Entries provided:
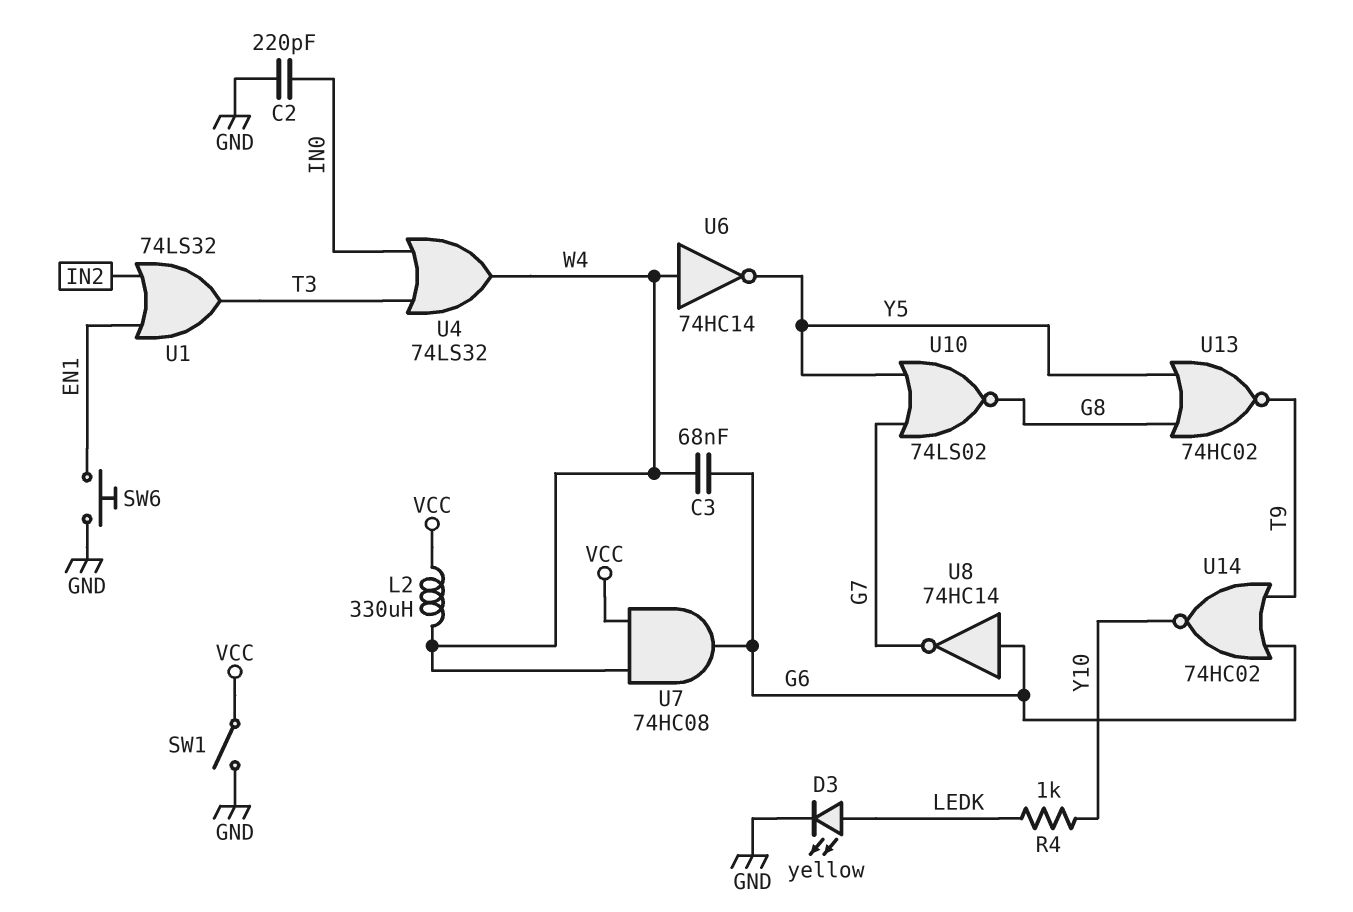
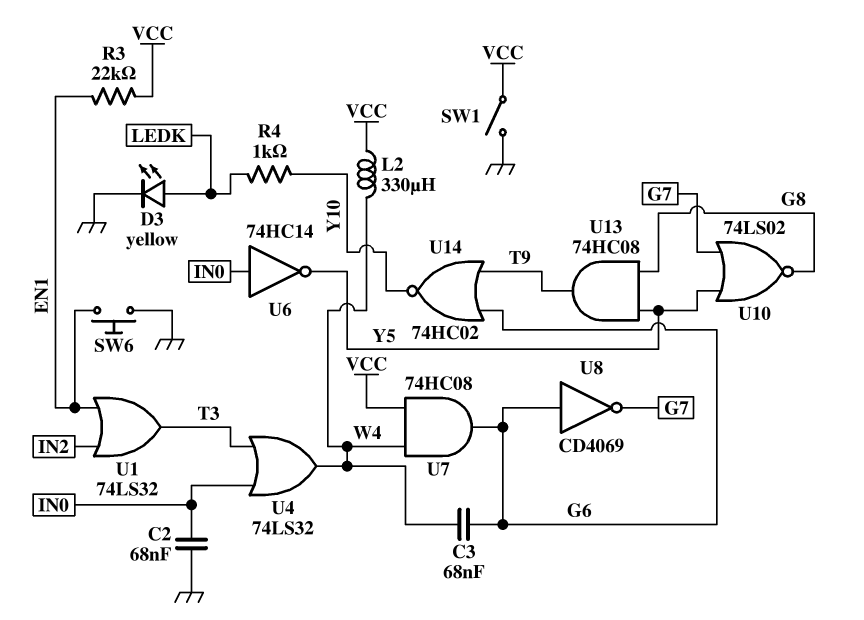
C2: 220pF (GND, IN0) -> 68nF (GND, IN0)
R3: none -> 22k (EN1, VCC)
U6: NOT 74HC14 (in W4, out Y5) -> NOT 74HC14 (in IN0, out Y5)
U8: NOT 74HC14 (in G6, out G7) -> NOT CD4069 (in G6, out G7)
U13: NOR 74HC02 (in G8, in Y5, out T9) -> AND 74HC08 (in G8, in Y5, out T9)

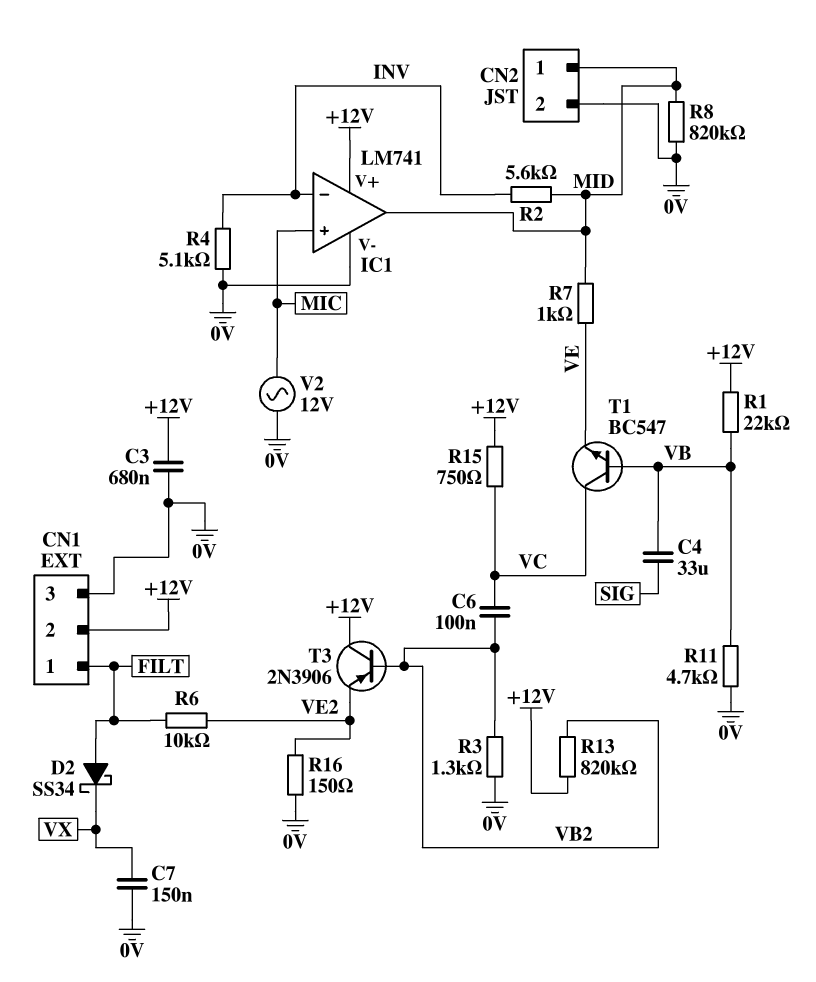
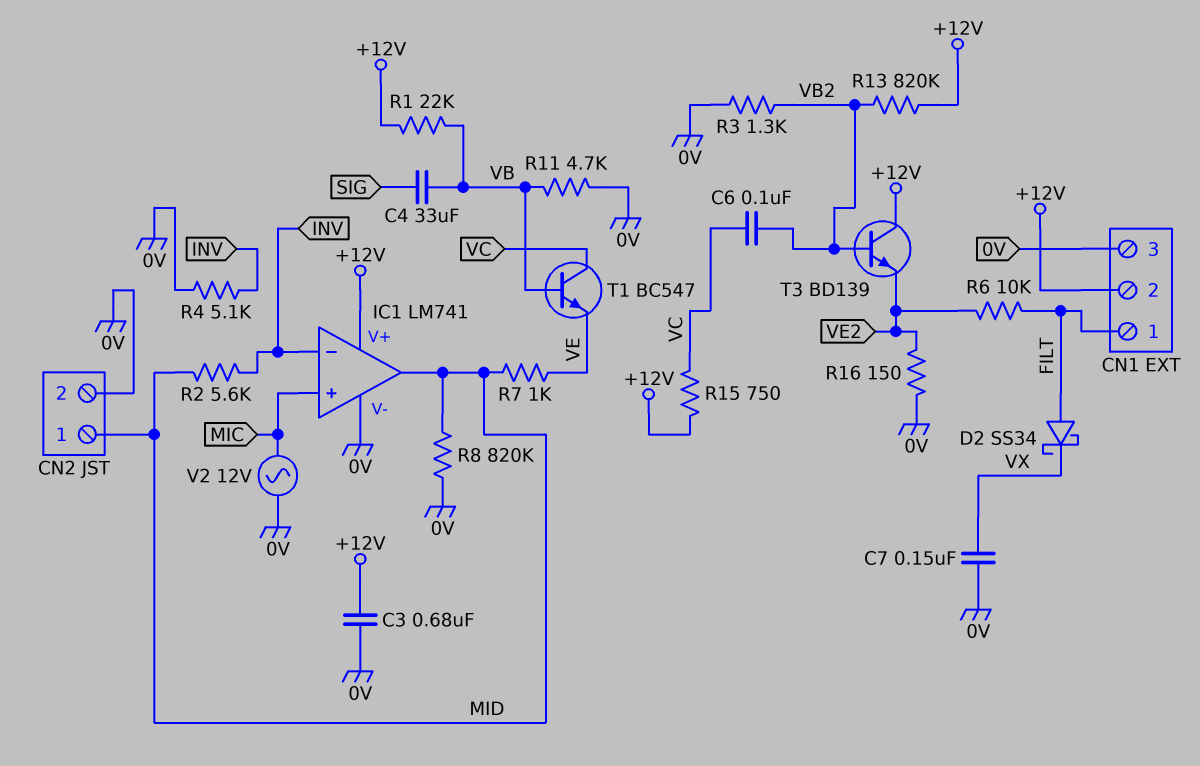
T3: PNP 2N3906 (B VB2, C +12V, E VE2) -> NPN BD139 (B VB2, C +12V, E VE2)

Exercise details: Take the records above and transcribe them exactly, dropping every picture.

Response area:
C2: 220pF (GND, IN0) -> 68nF (GND, IN0)
R3: none -> 22k (EN1, VCC)
U6: NOT 74HC14 (in W4, out Y5) -> NOT 74HC14 (in IN0, out Y5)
U8: NOT 74HC14 (in G6, out G7) -> NOT CD4069 (in G6, out G7)
U13: NOR 74HC02 (in G8, in Y5, out T9) -> AND 74HC08 (in G8, in Y5, out T9)

T3: PNP 2N3906 (B VB2, C +12V, E VE2) -> NPN BD139 (B VB2, C +12V, E VE2)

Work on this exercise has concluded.